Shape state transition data
+++
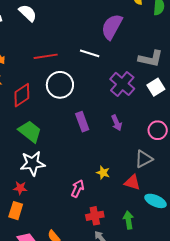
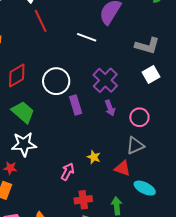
red line: (46, 56) -> (41, 21), moved, turned 70
purple cross: (122, 84) -> (105, 80), moved
white circle: (60, 85) -> (56, 81), moved
pink circle: (158, 130) -> (139, 117), moved

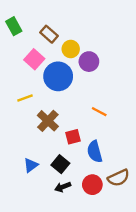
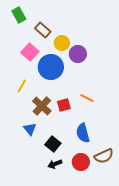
green rectangle: (14, 26) -> (19, 15), moved
yellow line: (25, 98) -> (22, 86), turned -40
red square: (73, 137) -> (64, 105), moved
blue triangle: (31, 165) -> (30, 129), moved, turned -32

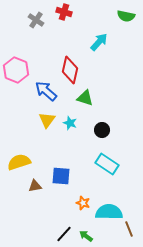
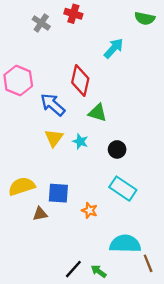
blue square: (61, 176) -> (58, 193), moved
orange star: (83, 203) -> (89, 210), moved

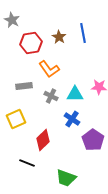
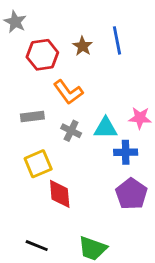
yellow square: (16, 119) -> (38, 164), moved
blue cross: (72, 119) -> (126, 152), moved, turned -35
red diamond: (43, 140) -> (60, 194), turned -50
black line: (27, 163) -> (37, 246), moved

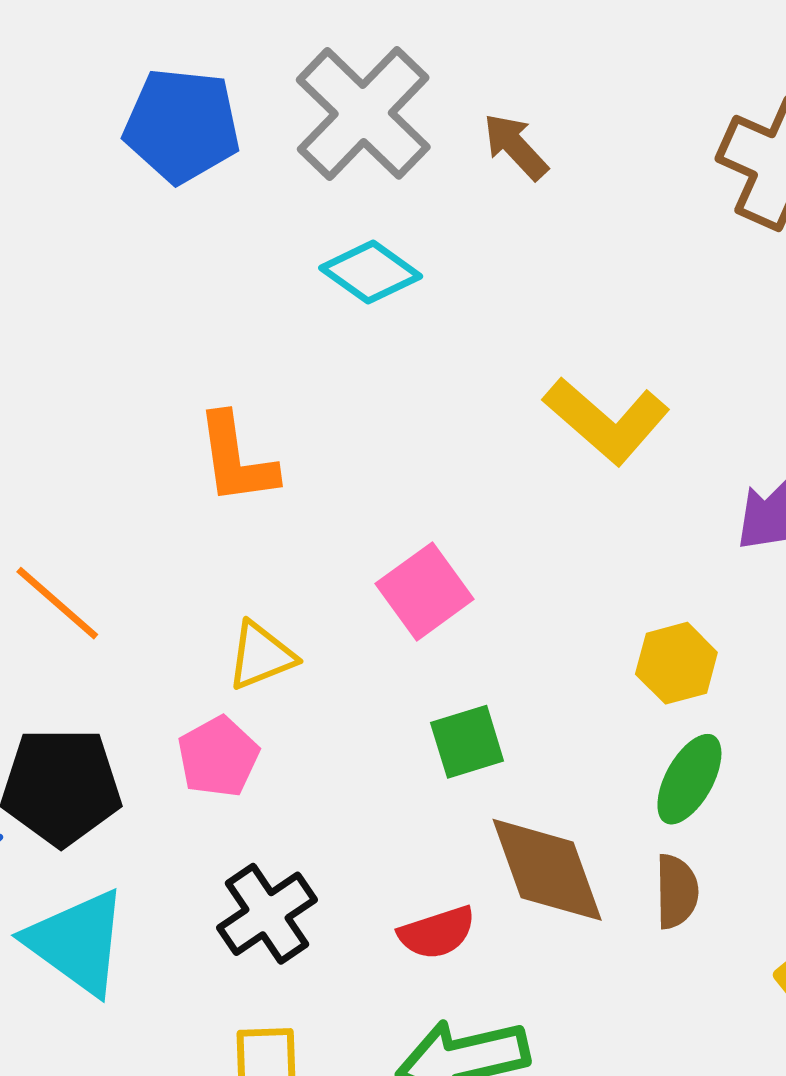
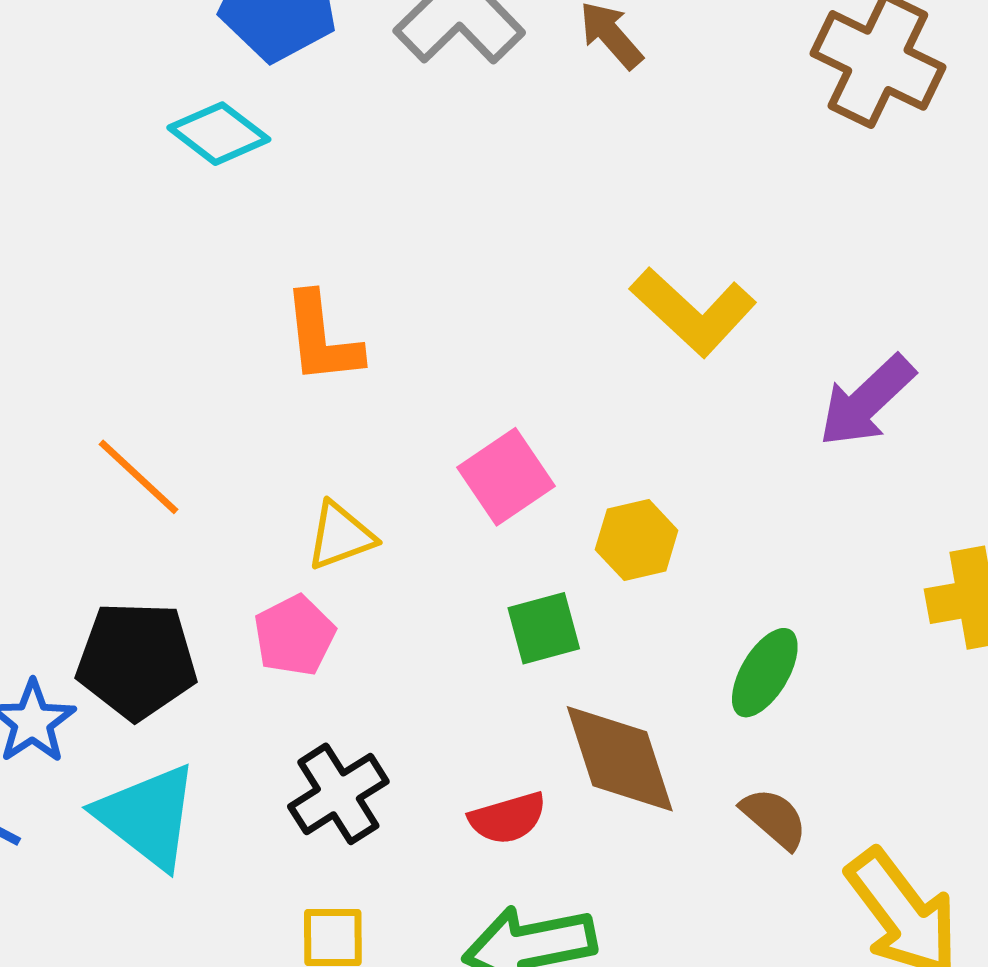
cyan diamond: (371, 272) -> (219, 134), moved
yellow hexagon: (676, 663) -> (637, 540), moved
brown semicircle: (677, 891) -> (774, 818), moved, turned -50

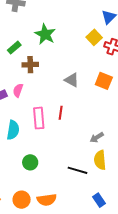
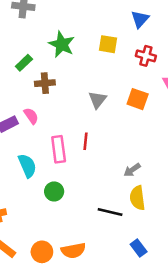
yellow square: (94, 37) -> (108, 44), moved, turned -35
gray triangle: (72, 80) -> (97, 100), turned 42
pink semicircle: (18, 90) -> (31, 116), turned 128
cyan semicircle: (13, 130) -> (27, 166), turned -30
green circle: (30, 162) -> (54, 191), moved

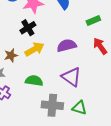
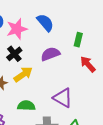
green rectangle: (93, 21) -> (78, 40), turned -48
purple semicircle: (67, 46) -> (50, 54), moved

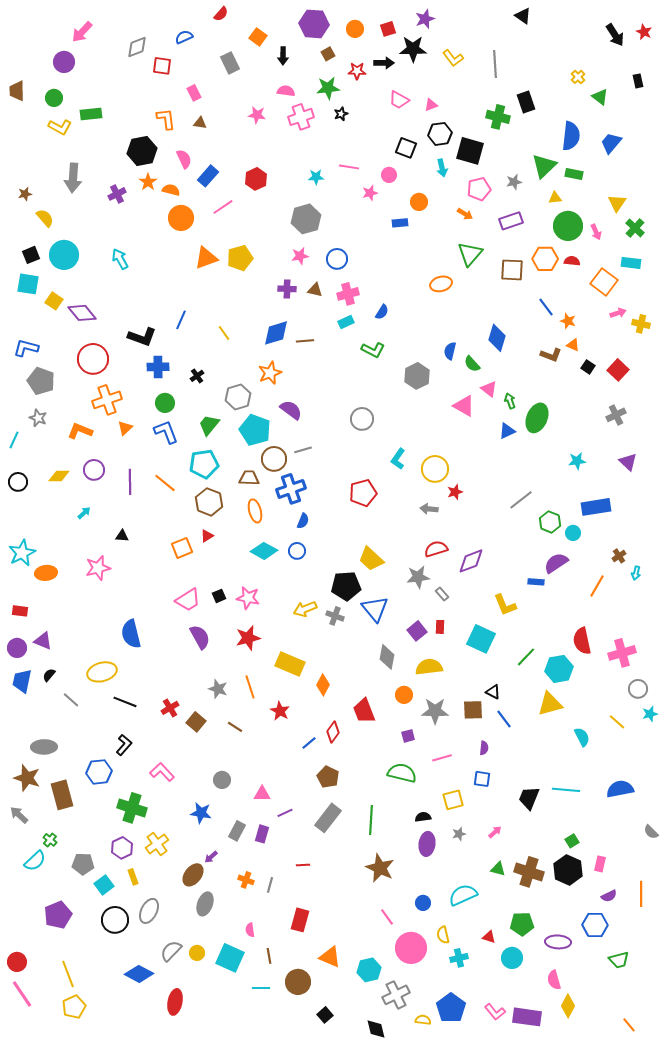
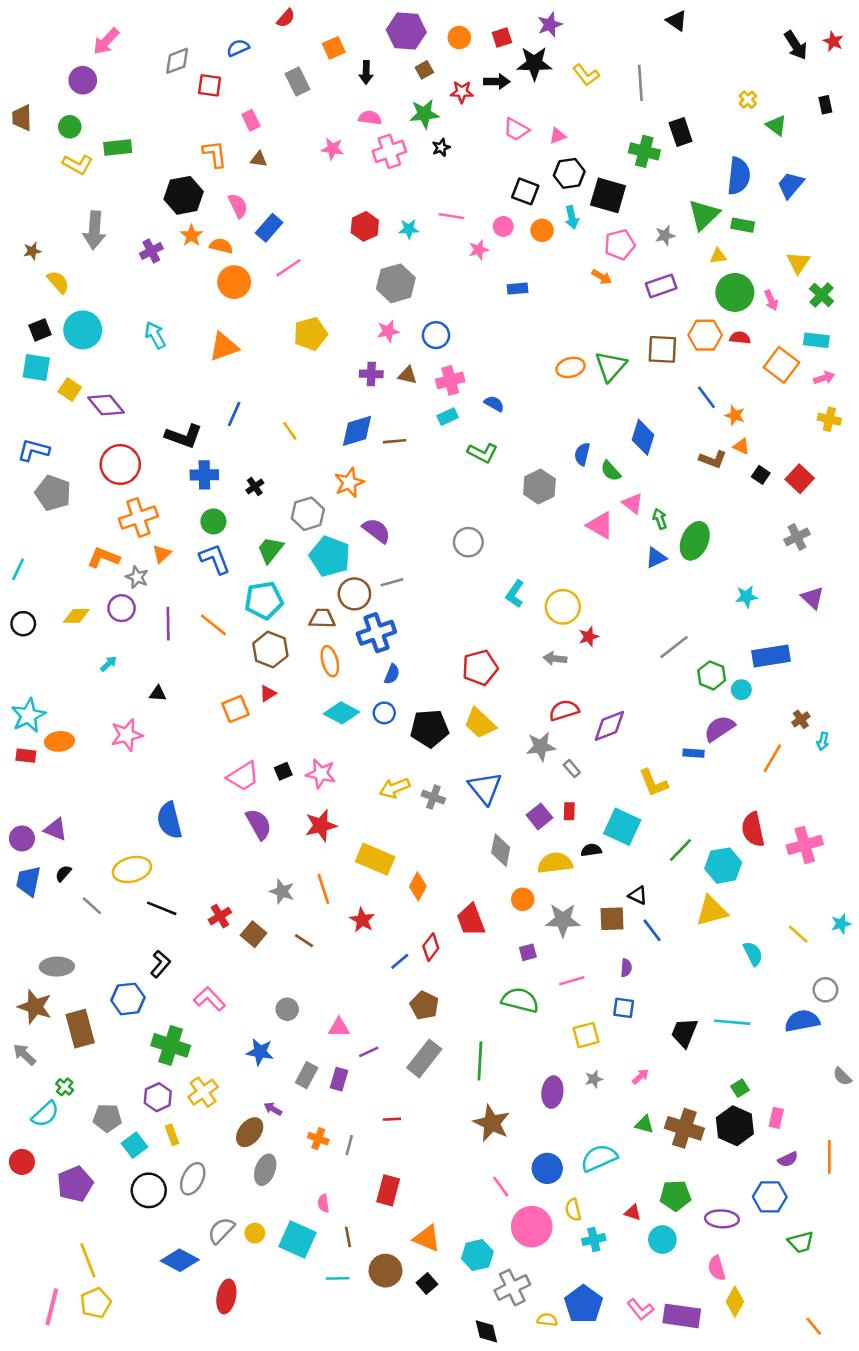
+++
## About this task
A single number is the whole answer: how many lines of the records contain the word "semicircle".

## Reply to the exercise
4